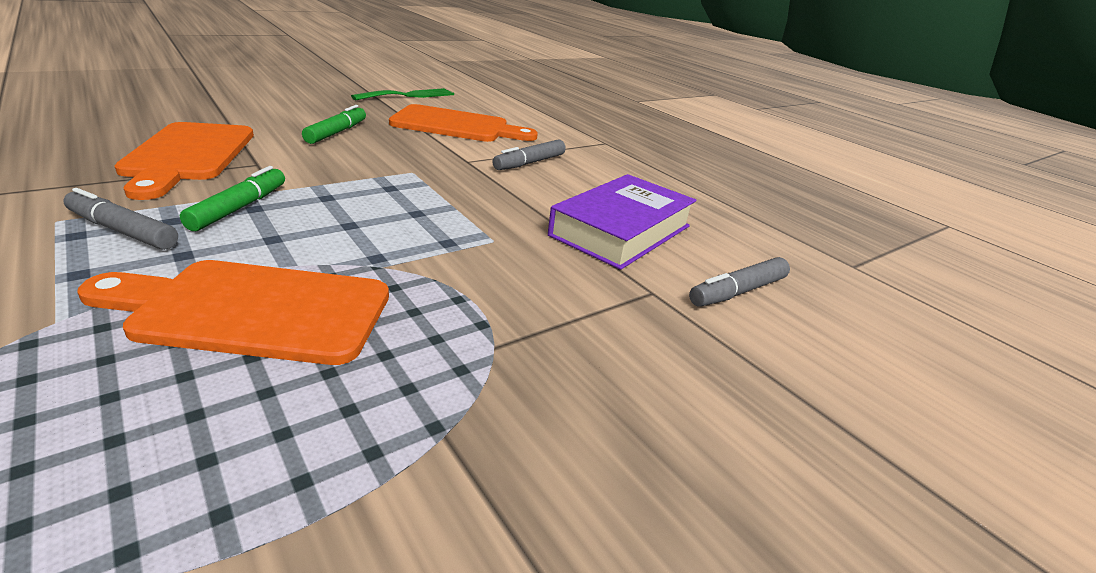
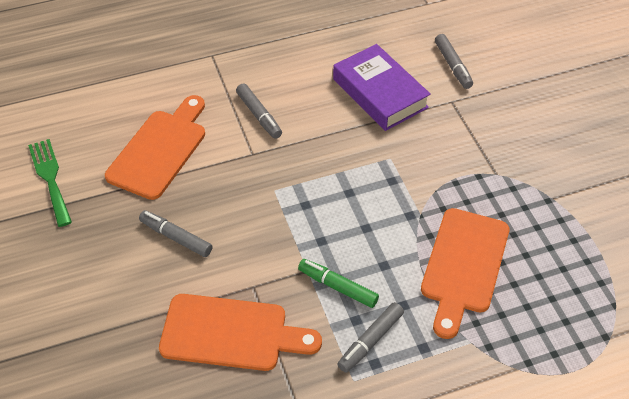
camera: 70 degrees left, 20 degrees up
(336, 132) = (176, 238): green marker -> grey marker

★ ★ ★

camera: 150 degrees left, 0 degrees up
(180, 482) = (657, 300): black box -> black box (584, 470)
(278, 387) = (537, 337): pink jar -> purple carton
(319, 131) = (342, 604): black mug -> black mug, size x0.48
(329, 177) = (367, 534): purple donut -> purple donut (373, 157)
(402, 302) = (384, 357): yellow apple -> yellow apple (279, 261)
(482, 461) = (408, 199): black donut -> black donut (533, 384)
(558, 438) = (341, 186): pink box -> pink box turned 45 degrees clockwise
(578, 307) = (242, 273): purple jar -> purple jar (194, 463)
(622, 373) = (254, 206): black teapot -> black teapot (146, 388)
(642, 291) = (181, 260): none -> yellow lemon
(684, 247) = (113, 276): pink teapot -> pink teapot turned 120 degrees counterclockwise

★ ★ ★

Each line holding "turned" should be copied from the material above.

- [Response to the task]:
(558, 438) = (341, 186): pink box -> pink box turned 45 degrees clockwise
(684, 247) = (113, 276): pink teapot -> pink teapot turned 120 degrees counterclockwise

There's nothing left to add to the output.